DIRECTIONS
Gather, from the listing beneath this task, every line holding the string "cylinder".

Top of RECORDS SHOWN

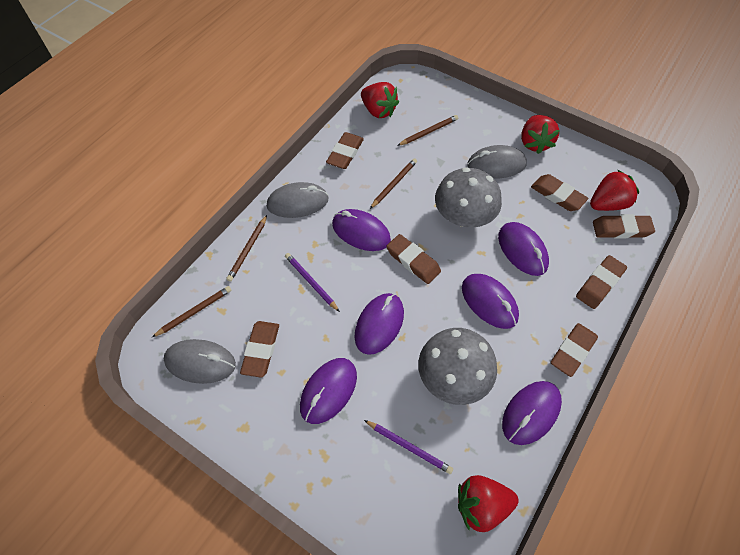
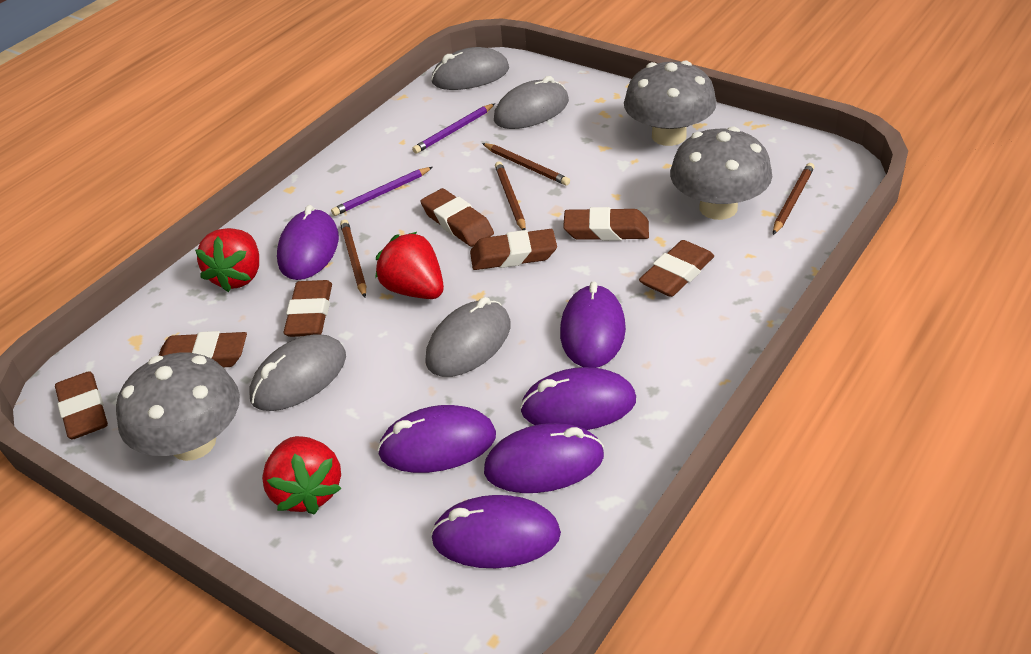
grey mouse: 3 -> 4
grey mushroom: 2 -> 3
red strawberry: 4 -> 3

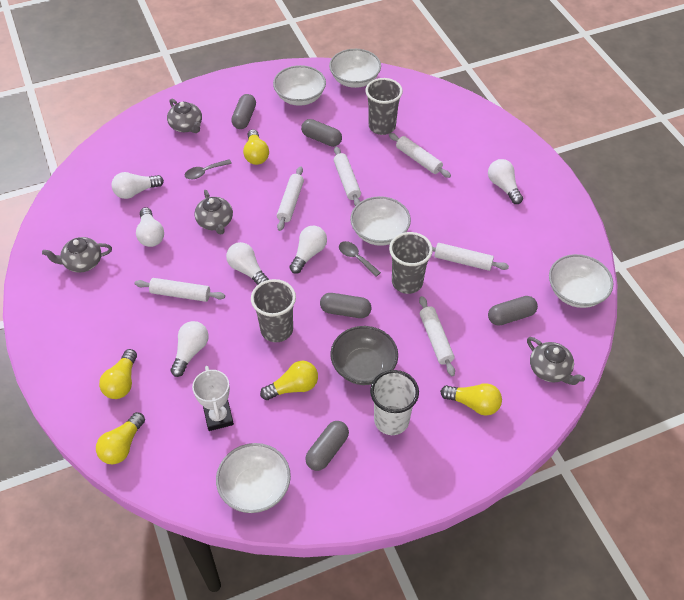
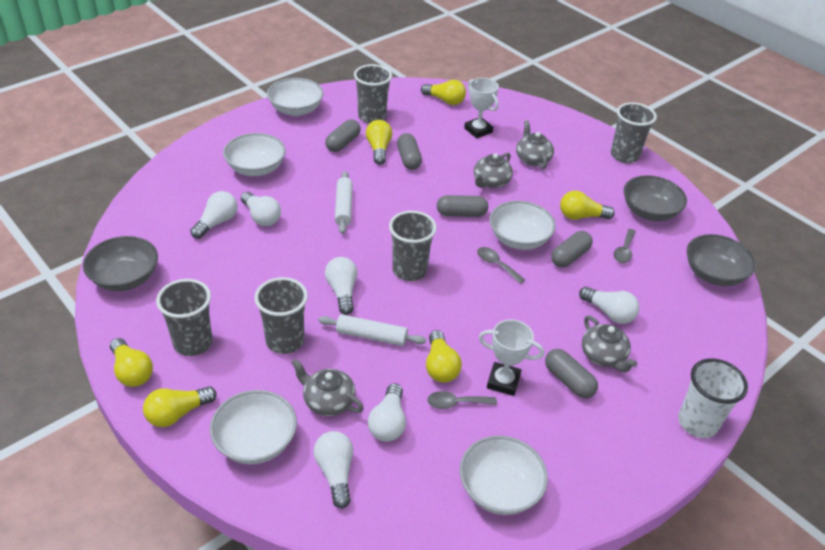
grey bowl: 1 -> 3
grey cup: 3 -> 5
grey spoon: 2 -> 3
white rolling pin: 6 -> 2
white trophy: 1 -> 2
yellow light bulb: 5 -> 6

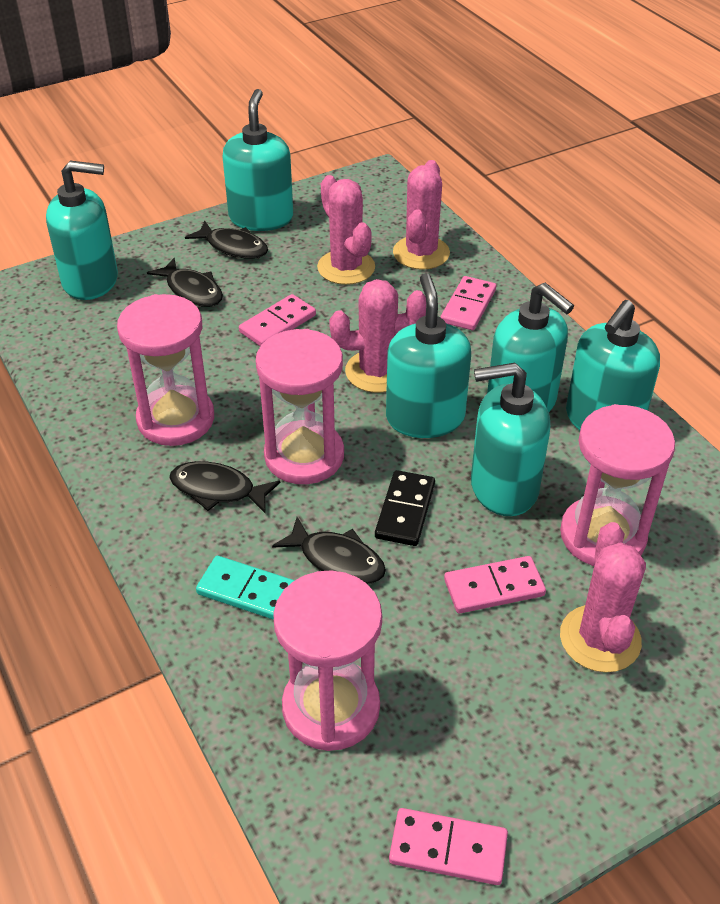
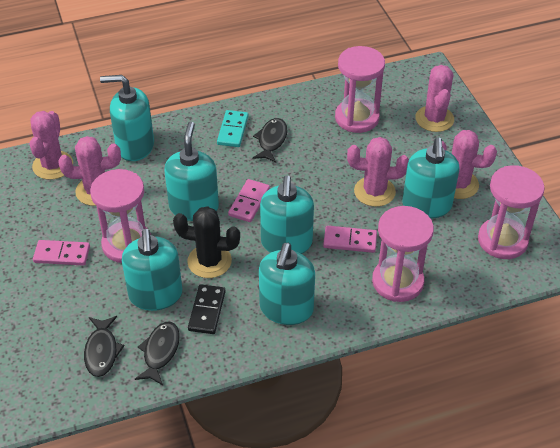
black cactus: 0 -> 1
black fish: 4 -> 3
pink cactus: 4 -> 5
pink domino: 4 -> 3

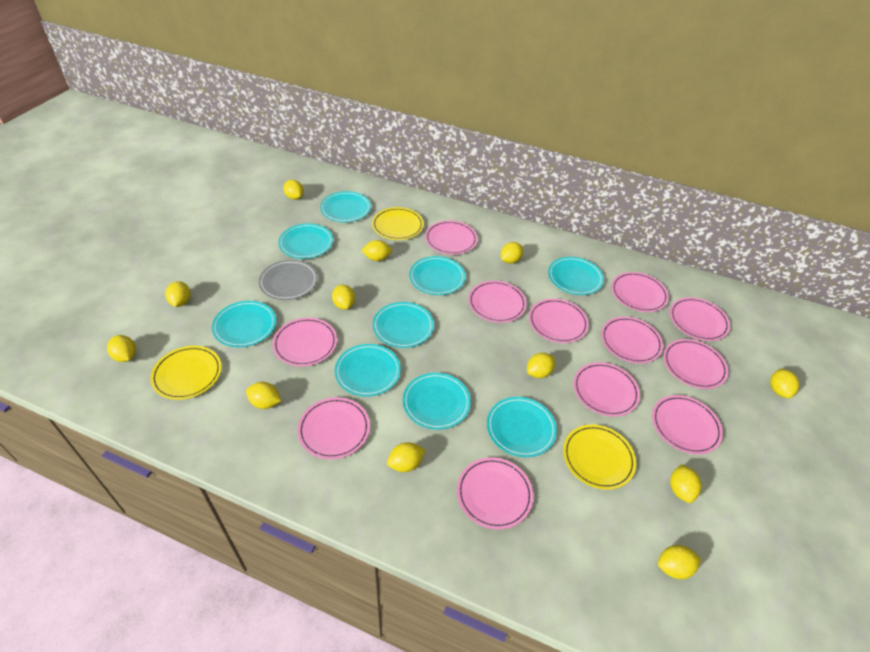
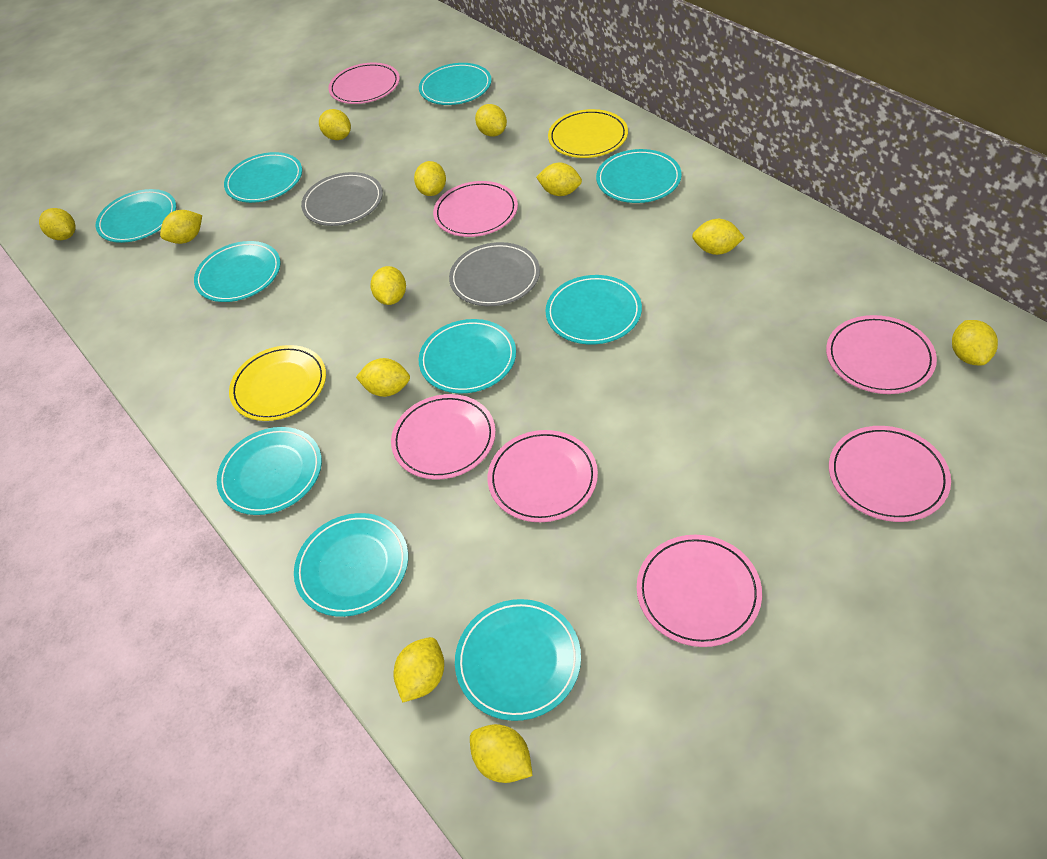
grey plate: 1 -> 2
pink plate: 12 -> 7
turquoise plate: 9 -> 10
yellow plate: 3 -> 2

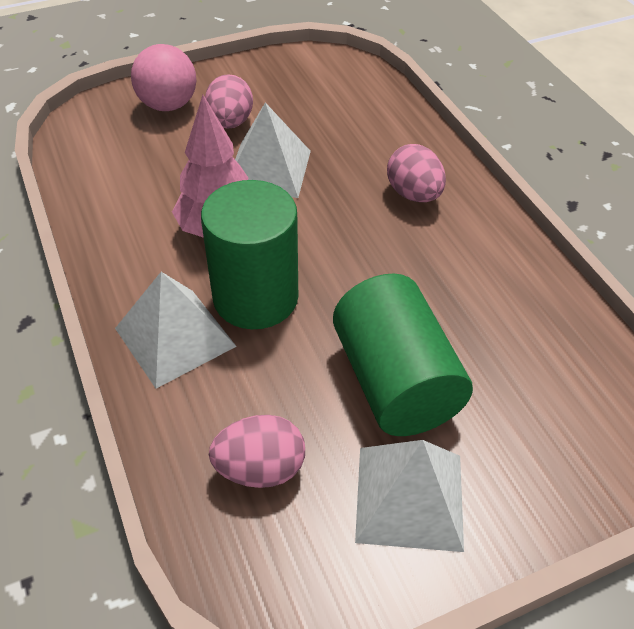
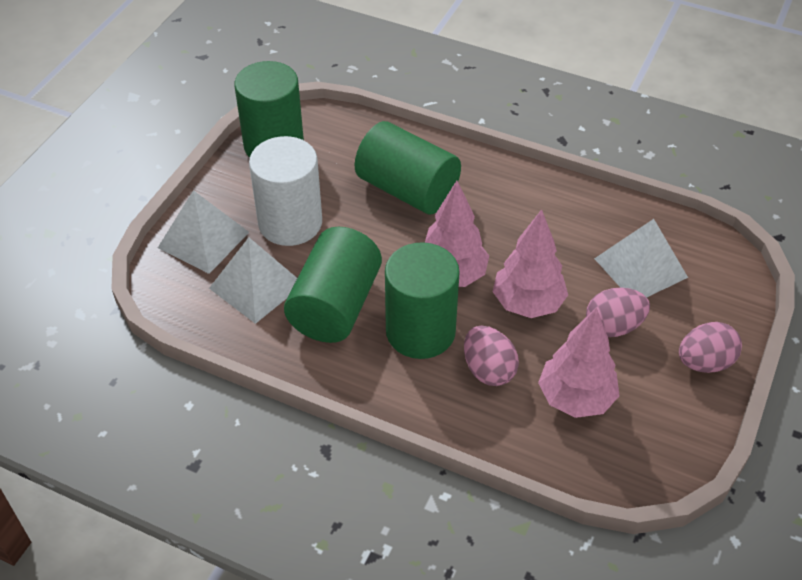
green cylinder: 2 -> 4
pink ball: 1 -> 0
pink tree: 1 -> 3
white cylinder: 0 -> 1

Bottom of RECORDS SHOWN

SOLUTION
green cylinder: 2 -> 4
white cylinder: 0 -> 1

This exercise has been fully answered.